The answer must be a single number: the count of lines in the listing that hold the string "turned".
BEGIN Data supplied
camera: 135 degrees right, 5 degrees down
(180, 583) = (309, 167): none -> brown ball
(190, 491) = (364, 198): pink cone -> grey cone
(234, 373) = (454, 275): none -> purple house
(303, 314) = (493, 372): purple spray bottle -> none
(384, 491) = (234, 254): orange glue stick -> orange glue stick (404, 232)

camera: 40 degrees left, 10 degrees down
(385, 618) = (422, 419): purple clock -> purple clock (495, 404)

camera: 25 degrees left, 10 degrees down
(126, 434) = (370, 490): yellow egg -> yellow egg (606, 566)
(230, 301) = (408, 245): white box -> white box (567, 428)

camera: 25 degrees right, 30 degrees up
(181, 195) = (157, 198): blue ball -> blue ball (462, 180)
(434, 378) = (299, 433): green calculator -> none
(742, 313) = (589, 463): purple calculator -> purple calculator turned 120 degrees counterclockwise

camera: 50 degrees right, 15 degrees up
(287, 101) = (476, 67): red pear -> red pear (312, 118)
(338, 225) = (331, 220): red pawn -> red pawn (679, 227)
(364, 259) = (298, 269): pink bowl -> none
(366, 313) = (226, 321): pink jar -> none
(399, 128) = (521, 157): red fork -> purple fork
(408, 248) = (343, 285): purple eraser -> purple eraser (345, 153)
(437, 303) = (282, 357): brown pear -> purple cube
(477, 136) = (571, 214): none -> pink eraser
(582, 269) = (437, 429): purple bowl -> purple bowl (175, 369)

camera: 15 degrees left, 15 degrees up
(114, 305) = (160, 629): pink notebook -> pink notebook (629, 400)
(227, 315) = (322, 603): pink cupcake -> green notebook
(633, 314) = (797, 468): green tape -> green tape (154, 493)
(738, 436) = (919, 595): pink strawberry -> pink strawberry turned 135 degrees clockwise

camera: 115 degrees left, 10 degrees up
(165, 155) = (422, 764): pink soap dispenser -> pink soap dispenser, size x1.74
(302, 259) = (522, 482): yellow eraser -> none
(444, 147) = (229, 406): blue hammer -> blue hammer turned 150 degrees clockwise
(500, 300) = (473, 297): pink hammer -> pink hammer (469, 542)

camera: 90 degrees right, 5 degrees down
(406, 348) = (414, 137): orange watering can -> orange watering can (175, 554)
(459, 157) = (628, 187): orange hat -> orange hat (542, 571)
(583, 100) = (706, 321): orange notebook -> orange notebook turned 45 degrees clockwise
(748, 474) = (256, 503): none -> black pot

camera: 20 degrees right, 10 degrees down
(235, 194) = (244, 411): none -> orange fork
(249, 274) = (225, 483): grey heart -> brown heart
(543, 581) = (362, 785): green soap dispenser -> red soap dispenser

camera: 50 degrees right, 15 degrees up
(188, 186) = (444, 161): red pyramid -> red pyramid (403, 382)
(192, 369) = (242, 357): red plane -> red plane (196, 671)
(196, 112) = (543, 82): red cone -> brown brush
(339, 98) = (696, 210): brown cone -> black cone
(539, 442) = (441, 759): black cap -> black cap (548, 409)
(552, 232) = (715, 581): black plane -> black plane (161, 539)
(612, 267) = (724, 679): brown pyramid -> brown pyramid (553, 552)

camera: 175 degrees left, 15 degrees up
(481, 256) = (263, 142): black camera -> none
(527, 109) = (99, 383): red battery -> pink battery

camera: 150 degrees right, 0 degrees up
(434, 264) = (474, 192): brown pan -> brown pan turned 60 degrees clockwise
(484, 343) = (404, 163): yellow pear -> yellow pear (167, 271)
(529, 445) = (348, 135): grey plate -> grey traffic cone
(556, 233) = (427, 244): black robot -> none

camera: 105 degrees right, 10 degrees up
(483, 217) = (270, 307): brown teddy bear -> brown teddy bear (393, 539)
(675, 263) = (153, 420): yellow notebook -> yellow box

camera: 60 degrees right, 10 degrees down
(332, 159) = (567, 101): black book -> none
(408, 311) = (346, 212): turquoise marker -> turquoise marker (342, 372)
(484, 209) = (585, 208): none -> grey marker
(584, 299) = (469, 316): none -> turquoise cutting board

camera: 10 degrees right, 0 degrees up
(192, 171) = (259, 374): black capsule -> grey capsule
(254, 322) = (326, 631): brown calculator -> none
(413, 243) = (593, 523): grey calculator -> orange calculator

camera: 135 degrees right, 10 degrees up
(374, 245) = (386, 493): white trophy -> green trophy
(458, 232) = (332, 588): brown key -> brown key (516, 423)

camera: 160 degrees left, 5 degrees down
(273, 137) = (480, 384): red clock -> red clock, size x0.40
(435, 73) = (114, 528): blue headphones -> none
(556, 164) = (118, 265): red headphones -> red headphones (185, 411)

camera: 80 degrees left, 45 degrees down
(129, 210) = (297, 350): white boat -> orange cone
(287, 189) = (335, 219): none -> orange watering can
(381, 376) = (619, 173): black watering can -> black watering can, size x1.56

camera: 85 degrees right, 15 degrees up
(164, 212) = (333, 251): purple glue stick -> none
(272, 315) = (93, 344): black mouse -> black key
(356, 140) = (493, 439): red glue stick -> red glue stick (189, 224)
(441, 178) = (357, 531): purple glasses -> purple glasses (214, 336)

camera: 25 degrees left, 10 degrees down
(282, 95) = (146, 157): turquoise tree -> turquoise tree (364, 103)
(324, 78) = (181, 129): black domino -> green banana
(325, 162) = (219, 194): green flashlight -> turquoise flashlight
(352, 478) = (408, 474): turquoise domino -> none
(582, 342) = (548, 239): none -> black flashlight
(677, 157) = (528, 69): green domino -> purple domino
END Data supplied
Answer space —
5